======== Given data

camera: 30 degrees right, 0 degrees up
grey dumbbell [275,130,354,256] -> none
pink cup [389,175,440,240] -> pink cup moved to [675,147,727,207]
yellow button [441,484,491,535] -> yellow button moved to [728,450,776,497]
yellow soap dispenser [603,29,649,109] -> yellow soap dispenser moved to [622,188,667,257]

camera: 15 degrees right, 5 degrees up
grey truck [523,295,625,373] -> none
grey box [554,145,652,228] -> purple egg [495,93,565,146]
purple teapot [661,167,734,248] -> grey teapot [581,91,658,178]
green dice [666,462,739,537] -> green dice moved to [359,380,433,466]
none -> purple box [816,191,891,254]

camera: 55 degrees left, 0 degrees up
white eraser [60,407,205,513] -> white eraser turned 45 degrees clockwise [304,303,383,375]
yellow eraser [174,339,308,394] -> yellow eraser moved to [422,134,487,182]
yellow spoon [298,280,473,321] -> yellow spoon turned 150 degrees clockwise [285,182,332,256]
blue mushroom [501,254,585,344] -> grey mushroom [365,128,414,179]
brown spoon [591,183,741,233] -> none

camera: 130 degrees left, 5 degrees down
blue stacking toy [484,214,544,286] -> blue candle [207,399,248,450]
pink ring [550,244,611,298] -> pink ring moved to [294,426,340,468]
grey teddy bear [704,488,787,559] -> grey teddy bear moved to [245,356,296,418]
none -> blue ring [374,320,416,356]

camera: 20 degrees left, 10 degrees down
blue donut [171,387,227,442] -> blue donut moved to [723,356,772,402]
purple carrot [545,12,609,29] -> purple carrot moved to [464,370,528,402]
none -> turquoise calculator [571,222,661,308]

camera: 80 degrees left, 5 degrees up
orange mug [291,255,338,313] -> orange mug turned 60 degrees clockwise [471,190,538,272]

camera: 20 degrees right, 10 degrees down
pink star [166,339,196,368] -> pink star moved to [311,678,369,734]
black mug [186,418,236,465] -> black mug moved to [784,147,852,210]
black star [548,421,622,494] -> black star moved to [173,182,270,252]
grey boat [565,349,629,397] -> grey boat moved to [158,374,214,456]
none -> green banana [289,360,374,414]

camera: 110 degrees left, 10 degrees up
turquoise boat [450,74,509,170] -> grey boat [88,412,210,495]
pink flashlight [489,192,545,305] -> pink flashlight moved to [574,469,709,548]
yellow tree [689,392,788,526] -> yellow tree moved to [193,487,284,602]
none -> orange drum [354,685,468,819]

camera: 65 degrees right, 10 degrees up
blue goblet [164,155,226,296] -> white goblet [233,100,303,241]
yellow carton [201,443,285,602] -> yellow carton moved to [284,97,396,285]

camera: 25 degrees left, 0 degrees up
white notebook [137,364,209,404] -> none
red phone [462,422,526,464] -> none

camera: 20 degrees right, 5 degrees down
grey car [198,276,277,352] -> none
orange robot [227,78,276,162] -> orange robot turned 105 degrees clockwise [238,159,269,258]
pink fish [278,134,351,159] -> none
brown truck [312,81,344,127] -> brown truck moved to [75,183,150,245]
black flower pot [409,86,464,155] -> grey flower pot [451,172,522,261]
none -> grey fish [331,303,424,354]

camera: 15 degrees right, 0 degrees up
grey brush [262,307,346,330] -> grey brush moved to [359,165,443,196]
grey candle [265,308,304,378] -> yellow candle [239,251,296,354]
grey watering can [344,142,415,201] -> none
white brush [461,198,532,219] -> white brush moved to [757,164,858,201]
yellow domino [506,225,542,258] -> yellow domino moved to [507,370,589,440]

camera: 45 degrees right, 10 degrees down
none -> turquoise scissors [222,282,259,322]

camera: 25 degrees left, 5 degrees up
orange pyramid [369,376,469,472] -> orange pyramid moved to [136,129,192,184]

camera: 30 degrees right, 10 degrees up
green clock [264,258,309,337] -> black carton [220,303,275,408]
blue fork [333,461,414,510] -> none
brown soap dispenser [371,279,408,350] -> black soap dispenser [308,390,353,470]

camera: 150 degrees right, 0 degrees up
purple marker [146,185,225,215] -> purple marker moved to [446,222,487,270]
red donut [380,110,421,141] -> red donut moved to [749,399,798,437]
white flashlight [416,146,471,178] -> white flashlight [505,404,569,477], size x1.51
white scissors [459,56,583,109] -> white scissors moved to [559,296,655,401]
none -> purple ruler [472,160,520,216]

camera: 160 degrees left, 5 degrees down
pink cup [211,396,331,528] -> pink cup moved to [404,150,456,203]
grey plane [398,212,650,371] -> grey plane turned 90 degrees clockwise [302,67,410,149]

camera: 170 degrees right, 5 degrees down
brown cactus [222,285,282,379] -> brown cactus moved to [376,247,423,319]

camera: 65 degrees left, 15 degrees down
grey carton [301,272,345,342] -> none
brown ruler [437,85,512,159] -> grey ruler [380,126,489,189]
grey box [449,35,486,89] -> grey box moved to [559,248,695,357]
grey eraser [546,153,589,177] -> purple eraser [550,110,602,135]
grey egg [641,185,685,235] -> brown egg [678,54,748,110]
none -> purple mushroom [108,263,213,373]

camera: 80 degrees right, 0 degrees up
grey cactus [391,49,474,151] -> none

================

◆ **Action item**: Copy every line from the material in which the word "boat" can be found.

◆ **Reply**:
grey boat [565,349,629,397] -> grey boat moved to [158,374,214,456]
turquoise boat [450,74,509,170] -> grey boat [88,412,210,495]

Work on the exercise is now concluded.